→ INPUT DATA:
******

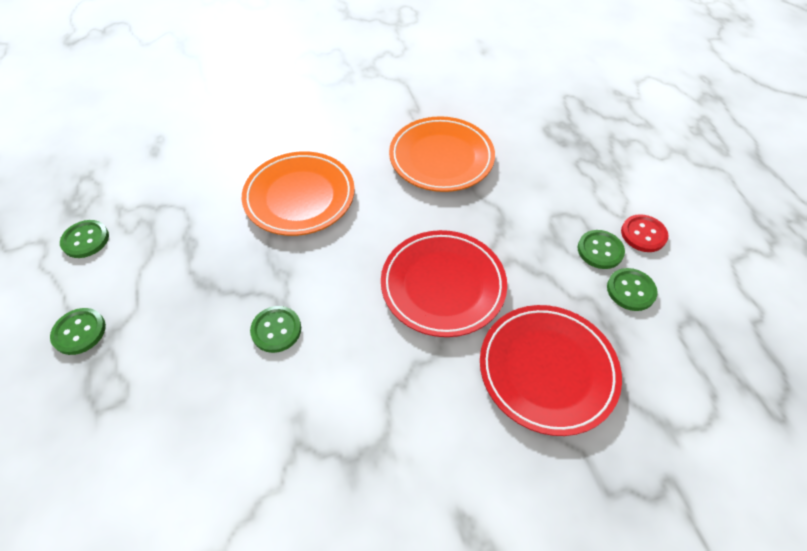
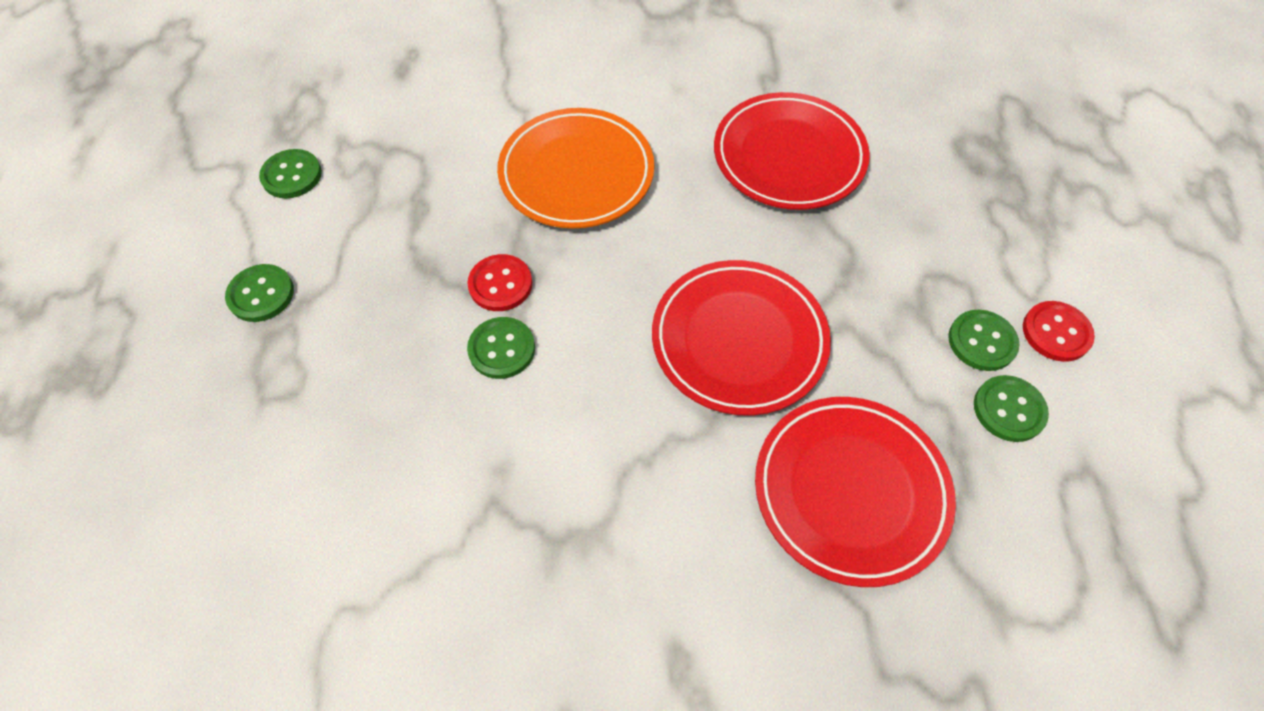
camera: 15 degrees right, 5 degrees up
(264, 284) = (500, 284): none -> red button
(441, 158) = (789, 156): orange plate -> red plate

******

→ EXERCISE: Every line above should be printed again word for word, without its pictures.

→ EXERCISE RESULT:
camera: 15 degrees right, 5 degrees up
(264, 284) = (500, 284): none -> red button
(441, 158) = (789, 156): orange plate -> red plate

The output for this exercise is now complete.